◆ Try it: Find the word "XSHUT" in the records and copy every line where it occurs.

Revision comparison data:
________________________

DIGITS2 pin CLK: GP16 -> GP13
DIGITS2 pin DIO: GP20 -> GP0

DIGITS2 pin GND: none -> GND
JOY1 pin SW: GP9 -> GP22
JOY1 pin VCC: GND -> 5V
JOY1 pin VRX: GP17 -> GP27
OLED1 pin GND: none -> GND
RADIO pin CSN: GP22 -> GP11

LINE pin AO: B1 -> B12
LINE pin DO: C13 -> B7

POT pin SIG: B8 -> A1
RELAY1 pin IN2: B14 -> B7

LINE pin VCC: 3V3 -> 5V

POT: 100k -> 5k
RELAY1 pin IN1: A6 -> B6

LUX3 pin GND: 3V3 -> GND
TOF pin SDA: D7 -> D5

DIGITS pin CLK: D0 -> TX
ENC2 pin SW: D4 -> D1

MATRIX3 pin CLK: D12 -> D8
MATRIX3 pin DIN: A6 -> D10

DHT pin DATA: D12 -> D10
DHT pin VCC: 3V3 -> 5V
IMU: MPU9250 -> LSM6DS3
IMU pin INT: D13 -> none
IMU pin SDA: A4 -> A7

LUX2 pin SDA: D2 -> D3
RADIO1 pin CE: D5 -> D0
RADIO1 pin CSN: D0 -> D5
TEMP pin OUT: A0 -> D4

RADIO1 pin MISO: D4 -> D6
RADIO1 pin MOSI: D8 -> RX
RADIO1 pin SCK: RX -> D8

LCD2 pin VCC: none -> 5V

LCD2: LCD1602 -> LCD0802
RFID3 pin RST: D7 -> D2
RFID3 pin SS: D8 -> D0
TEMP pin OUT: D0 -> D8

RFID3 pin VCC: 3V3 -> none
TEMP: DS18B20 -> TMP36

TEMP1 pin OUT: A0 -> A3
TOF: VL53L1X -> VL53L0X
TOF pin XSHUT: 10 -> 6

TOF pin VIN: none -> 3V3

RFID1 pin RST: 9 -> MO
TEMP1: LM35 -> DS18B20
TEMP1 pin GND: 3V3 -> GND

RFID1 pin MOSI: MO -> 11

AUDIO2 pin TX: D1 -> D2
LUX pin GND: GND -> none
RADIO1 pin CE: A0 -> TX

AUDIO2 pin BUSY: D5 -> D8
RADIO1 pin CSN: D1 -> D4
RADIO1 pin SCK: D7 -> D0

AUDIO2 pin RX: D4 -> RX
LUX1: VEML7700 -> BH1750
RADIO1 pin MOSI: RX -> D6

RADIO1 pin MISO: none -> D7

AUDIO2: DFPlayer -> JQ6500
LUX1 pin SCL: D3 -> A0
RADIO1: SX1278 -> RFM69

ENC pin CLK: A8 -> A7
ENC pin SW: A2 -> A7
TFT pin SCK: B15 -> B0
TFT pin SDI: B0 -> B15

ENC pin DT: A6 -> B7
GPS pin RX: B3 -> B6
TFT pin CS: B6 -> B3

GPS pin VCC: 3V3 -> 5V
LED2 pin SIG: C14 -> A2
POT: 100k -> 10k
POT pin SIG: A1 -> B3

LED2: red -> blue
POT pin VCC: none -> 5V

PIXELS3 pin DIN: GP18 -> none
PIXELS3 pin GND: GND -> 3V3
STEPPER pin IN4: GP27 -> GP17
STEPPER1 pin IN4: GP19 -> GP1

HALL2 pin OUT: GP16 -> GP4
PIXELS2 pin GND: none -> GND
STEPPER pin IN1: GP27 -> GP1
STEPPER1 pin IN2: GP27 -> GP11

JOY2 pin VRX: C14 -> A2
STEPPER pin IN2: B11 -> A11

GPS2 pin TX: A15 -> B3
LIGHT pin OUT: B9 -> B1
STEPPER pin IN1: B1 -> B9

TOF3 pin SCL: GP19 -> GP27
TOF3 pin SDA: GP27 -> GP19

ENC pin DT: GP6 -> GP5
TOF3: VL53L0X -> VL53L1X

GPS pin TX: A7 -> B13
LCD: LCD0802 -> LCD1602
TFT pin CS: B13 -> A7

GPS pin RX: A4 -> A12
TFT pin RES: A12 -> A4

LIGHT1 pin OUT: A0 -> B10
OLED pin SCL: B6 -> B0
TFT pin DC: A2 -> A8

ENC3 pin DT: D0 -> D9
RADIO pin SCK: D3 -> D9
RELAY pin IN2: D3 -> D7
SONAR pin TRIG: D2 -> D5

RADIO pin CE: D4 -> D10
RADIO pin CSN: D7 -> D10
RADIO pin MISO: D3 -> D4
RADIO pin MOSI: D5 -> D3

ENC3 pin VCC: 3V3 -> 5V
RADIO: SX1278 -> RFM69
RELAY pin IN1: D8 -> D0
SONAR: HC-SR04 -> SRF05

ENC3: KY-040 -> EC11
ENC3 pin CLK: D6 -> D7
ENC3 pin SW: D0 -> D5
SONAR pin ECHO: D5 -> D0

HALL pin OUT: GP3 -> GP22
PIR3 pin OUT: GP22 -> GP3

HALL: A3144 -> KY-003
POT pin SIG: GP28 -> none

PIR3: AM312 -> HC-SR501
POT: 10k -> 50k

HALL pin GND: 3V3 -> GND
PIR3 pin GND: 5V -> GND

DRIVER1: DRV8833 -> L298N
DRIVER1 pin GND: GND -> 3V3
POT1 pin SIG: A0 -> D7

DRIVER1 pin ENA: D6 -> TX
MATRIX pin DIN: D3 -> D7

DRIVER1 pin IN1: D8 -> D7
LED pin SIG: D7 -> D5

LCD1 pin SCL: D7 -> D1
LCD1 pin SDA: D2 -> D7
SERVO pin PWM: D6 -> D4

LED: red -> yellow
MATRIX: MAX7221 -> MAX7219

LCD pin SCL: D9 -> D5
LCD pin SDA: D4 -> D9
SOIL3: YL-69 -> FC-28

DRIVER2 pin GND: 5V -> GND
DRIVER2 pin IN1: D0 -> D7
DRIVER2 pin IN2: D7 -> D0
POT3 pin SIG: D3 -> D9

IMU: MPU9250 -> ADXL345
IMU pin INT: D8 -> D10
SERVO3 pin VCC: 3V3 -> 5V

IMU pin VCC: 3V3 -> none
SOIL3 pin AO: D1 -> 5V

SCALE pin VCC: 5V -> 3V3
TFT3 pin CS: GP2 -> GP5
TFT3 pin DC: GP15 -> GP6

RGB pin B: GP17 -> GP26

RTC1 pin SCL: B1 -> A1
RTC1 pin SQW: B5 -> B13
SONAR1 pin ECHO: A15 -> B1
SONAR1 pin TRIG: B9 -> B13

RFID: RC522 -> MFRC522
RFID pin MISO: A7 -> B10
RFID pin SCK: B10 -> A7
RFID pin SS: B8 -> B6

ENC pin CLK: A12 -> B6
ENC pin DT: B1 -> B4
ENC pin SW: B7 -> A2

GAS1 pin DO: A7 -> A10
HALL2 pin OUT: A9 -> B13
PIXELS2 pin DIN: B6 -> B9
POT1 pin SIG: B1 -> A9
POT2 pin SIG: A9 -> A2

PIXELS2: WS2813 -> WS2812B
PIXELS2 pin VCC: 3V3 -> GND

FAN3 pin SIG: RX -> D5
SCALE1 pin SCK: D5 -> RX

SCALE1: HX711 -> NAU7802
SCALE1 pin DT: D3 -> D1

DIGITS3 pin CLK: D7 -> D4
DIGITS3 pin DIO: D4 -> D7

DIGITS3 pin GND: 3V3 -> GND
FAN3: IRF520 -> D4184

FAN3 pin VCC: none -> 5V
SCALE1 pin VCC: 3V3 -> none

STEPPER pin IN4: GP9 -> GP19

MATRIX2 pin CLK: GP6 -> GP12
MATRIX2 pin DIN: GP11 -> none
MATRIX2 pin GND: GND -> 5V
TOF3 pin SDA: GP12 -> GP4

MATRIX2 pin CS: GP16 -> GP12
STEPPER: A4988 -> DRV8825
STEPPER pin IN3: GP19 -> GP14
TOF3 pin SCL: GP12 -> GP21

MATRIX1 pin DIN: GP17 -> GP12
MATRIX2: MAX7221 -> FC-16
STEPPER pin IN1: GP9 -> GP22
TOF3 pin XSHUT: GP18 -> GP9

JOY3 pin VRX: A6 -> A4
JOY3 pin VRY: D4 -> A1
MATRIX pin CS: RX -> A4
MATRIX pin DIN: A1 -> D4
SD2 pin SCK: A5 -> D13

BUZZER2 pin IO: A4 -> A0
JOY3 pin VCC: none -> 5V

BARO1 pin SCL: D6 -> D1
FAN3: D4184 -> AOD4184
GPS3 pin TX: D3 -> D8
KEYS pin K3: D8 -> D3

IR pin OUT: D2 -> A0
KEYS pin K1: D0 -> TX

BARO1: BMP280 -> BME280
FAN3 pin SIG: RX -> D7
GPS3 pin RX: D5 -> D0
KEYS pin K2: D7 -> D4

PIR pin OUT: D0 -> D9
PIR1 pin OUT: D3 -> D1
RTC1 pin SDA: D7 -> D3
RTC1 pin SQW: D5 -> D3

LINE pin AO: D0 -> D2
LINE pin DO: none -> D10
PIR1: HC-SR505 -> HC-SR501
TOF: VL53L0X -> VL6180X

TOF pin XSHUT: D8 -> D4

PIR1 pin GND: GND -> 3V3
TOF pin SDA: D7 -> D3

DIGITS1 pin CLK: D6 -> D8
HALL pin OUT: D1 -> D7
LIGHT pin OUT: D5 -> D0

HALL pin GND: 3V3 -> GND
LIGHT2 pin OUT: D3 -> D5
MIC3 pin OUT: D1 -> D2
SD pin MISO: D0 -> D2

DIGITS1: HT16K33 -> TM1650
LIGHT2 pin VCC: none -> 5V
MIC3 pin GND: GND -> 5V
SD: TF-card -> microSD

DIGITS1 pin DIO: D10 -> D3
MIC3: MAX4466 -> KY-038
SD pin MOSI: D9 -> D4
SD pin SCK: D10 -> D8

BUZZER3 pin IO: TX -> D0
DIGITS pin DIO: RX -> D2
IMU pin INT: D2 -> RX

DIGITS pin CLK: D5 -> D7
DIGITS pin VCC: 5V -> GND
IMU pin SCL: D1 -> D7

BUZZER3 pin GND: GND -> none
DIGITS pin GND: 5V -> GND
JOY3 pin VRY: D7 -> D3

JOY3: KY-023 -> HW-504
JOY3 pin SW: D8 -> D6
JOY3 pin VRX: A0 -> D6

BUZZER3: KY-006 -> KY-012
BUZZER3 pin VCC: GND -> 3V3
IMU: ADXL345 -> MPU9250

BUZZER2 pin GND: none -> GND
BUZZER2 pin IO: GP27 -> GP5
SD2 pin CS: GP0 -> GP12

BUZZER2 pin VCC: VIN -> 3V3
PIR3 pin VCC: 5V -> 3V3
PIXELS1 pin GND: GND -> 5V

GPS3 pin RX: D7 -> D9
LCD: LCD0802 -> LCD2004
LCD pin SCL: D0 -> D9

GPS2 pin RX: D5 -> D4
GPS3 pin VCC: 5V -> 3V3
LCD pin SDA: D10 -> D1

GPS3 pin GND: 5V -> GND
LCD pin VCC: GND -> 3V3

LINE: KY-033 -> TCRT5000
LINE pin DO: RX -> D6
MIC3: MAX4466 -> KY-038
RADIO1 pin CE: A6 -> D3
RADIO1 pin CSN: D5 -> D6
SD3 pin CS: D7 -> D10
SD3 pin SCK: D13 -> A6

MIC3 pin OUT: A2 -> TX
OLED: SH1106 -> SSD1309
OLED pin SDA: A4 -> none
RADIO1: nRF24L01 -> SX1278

________________________

◆ Reply to the exercise:
TOF pin XSHUT: 10 -> 6
TOF3 pin XSHUT: GP18 -> GP9
TOF pin XSHUT: D8 -> D4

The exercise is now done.